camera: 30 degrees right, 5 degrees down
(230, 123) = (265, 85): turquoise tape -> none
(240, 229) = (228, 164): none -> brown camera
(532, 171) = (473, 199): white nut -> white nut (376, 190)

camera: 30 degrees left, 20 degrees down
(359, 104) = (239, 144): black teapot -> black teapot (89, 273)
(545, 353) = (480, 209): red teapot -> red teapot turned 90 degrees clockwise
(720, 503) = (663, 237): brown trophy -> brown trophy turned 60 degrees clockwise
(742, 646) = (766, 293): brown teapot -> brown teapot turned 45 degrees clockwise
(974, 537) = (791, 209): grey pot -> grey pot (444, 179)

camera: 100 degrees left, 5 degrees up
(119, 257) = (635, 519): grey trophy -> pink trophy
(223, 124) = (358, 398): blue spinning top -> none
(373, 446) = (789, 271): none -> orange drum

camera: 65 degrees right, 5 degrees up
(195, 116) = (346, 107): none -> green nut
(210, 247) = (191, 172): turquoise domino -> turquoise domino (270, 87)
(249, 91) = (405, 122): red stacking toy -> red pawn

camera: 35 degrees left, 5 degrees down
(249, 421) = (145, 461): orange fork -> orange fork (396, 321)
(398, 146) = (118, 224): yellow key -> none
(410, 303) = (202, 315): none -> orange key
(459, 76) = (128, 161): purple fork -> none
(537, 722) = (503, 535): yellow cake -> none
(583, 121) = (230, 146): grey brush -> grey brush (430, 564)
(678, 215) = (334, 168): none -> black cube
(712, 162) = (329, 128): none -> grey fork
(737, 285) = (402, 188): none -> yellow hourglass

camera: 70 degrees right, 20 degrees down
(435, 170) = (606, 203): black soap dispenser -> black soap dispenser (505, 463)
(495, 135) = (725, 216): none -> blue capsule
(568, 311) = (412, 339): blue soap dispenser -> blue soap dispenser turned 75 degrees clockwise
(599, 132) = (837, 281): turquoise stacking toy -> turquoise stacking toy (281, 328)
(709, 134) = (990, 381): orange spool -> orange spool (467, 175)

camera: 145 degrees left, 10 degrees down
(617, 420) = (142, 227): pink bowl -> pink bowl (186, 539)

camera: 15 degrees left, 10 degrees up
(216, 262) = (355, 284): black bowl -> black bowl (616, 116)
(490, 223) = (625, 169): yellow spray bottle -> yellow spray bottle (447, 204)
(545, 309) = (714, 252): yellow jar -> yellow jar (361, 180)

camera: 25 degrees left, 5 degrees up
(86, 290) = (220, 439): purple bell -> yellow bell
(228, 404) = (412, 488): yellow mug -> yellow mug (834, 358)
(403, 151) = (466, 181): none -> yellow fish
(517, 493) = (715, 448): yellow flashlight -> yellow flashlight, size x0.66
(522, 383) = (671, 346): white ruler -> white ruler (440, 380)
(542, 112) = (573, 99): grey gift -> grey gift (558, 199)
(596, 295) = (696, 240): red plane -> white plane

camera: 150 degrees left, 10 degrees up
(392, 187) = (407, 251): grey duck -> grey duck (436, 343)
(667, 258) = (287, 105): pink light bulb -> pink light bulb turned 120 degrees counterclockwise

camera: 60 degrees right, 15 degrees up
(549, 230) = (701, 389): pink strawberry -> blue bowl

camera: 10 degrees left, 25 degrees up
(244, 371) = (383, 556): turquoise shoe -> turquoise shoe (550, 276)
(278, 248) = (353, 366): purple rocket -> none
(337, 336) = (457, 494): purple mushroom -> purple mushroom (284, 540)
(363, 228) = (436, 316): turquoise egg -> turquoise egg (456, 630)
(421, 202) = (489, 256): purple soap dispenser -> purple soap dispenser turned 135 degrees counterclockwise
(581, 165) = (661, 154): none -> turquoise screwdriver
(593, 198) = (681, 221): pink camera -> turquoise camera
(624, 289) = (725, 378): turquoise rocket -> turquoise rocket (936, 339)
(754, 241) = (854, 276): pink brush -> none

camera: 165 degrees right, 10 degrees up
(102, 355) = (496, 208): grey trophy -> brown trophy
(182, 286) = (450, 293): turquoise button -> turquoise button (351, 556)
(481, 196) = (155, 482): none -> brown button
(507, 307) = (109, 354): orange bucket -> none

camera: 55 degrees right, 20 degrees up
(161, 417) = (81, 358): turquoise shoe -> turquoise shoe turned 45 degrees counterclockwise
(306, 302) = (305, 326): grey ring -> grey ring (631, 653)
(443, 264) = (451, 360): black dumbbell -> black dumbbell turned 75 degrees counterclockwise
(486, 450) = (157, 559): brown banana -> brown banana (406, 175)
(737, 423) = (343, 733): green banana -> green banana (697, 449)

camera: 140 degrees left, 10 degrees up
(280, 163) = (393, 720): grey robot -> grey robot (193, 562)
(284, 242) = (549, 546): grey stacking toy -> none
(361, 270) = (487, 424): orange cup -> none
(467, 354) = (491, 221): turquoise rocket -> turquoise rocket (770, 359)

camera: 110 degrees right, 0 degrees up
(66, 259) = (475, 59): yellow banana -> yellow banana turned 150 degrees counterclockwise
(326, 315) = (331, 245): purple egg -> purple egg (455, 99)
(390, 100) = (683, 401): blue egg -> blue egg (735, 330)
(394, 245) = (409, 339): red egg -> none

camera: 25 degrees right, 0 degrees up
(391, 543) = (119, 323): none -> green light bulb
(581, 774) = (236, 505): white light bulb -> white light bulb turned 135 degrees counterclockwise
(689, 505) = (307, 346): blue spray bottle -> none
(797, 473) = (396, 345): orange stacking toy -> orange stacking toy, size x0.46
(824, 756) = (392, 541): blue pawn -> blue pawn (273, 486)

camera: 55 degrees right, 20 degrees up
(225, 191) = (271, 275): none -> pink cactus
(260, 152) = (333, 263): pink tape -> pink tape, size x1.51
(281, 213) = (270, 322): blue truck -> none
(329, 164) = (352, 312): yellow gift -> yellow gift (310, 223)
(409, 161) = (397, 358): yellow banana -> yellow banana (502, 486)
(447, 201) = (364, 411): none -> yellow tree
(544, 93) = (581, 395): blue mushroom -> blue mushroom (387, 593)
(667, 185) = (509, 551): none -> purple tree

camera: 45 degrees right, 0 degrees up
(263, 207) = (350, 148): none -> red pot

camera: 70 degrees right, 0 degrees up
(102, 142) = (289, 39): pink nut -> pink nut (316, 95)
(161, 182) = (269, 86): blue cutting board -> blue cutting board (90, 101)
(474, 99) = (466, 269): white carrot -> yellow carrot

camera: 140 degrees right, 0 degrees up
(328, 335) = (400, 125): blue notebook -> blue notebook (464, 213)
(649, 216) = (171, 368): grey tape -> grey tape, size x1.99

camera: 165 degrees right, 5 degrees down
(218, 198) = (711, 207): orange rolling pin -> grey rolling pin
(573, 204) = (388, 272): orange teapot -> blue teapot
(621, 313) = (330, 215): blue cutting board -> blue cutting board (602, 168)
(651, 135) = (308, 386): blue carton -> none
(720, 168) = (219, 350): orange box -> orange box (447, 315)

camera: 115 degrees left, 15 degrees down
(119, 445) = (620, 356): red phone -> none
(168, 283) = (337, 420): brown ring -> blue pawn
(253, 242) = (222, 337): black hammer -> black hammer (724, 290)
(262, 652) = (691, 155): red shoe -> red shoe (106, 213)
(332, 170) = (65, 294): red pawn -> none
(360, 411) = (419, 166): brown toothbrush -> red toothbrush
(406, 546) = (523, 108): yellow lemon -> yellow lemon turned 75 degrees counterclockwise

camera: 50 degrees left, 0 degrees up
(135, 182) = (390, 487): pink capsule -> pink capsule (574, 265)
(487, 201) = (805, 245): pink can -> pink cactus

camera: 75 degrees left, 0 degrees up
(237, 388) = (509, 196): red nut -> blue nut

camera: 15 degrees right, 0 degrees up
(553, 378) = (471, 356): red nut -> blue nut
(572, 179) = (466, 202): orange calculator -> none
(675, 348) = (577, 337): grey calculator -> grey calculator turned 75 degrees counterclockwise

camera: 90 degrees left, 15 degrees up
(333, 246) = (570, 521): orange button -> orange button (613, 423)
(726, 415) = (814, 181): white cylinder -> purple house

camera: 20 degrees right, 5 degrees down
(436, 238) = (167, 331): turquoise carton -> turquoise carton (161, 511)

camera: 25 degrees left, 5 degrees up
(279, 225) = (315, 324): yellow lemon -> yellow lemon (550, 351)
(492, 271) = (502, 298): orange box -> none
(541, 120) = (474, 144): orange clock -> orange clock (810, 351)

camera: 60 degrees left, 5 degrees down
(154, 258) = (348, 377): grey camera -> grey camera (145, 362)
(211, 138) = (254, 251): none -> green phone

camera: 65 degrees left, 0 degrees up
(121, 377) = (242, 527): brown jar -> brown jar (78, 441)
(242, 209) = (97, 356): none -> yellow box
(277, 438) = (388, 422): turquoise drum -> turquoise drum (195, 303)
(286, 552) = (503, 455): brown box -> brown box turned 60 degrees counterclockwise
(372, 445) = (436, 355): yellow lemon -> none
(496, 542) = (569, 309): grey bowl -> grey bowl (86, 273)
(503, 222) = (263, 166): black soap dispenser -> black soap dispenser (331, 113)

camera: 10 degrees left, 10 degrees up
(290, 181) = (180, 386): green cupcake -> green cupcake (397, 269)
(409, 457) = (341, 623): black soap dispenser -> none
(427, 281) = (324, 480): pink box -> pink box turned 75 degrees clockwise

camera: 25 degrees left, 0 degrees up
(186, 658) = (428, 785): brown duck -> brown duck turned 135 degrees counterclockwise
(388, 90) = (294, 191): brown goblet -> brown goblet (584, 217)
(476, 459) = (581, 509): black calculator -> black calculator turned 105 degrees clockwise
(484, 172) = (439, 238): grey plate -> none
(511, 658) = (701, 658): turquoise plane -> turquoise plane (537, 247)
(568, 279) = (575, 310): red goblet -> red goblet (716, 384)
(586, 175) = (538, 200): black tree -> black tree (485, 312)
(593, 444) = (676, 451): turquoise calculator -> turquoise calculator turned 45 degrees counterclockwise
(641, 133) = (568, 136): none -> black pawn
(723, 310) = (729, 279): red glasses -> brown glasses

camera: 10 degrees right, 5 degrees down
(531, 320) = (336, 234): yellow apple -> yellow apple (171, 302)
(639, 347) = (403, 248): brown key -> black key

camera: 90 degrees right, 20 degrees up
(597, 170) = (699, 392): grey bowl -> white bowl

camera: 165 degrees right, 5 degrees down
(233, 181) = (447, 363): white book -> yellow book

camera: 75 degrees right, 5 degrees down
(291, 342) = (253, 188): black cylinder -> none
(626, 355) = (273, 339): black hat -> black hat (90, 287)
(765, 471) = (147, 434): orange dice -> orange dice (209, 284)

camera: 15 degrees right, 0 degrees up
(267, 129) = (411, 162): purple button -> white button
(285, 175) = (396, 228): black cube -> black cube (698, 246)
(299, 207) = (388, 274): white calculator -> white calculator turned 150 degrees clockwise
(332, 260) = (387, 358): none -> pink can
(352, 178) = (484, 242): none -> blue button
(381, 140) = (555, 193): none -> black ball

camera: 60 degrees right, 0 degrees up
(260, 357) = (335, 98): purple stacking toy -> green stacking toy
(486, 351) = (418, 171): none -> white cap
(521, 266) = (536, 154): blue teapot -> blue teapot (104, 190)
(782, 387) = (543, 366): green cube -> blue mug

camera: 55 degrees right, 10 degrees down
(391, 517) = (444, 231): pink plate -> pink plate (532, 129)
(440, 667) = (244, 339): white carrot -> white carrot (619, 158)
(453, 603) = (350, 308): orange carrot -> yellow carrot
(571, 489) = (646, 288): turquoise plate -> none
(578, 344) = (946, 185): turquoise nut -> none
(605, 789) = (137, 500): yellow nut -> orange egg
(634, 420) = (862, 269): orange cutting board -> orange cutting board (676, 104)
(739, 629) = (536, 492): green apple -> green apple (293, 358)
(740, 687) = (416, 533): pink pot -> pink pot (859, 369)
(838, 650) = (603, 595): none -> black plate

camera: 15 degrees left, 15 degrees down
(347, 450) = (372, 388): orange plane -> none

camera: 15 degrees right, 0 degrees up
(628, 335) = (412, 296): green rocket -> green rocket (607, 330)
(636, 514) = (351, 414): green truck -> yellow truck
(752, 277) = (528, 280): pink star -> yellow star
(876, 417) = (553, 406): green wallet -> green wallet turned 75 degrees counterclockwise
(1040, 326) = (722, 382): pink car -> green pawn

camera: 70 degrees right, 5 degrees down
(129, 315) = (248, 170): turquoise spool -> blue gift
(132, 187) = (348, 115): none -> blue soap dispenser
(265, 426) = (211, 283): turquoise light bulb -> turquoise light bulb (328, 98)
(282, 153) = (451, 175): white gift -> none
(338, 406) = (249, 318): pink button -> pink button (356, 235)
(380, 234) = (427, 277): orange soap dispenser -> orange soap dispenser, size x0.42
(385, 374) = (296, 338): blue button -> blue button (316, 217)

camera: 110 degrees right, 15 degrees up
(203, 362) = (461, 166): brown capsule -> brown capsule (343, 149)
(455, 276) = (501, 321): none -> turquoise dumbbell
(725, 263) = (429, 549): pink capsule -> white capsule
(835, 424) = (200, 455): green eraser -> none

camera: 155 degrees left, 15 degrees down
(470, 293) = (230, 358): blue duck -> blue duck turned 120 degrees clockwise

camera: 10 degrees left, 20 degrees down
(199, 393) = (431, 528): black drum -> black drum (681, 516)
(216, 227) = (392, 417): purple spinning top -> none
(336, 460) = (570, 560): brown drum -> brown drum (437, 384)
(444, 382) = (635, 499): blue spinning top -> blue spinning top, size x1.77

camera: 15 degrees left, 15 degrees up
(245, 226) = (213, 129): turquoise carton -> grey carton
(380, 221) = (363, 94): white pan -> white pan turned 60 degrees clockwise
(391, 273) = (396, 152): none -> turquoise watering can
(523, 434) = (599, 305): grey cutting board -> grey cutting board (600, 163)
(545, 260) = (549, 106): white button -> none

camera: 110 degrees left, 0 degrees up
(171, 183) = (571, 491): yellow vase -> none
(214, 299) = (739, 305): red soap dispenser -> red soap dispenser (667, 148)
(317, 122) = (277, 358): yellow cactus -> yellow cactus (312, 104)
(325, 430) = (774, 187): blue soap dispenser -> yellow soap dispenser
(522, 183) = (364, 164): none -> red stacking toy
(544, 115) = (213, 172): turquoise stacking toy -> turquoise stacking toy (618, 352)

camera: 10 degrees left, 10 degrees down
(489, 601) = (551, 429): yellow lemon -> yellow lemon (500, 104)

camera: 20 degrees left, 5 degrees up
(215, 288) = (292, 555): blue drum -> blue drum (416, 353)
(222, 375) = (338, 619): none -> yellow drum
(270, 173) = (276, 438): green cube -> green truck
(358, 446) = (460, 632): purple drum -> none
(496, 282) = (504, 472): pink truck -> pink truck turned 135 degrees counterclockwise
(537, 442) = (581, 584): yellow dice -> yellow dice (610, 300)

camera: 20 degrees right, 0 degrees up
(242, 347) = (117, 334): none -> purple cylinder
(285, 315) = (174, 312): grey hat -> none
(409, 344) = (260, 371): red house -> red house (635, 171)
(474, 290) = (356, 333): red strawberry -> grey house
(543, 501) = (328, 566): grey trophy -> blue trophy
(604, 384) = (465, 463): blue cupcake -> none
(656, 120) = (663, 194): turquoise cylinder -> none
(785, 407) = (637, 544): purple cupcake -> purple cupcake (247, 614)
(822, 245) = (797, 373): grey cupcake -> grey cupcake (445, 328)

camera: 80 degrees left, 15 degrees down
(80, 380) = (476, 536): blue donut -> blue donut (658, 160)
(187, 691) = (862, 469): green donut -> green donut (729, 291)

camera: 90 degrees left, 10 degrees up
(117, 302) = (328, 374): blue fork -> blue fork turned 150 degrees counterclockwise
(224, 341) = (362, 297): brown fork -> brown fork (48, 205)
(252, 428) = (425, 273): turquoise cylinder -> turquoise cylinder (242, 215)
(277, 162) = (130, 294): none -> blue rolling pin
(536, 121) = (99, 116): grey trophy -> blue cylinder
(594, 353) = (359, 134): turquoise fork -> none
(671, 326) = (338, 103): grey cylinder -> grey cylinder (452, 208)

——————————

Taking the entries above, write out exactly the lines starting with the line containing "(299, 207) = (388, 274): white" and going on through the line containing "(440, 667) = (244, 339): white", both included, and nothing else.

* _EXERCISE ANSWER_
(299, 207) = (388, 274): white calculator -> white calculator turned 150 degrees clockwise
(332, 260) = (387, 358): none -> pink can
(352, 178) = (484, 242): none -> blue button
(381, 140) = (555, 193): none -> black ball

camera: 60 degrees right, 0 degrees up
(260, 357) = (335, 98): purple stacking toy -> green stacking toy
(486, 351) = (418, 171): none -> white cap
(521, 266) = (536, 154): blue teapot -> blue teapot (104, 190)
(782, 387) = (543, 366): green cube -> blue mug

camera: 55 degrees right, 10 degrees down
(391, 517) = (444, 231): pink plate -> pink plate (532, 129)
(440, 667) = (244, 339): white carrot -> white carrot (619, 158)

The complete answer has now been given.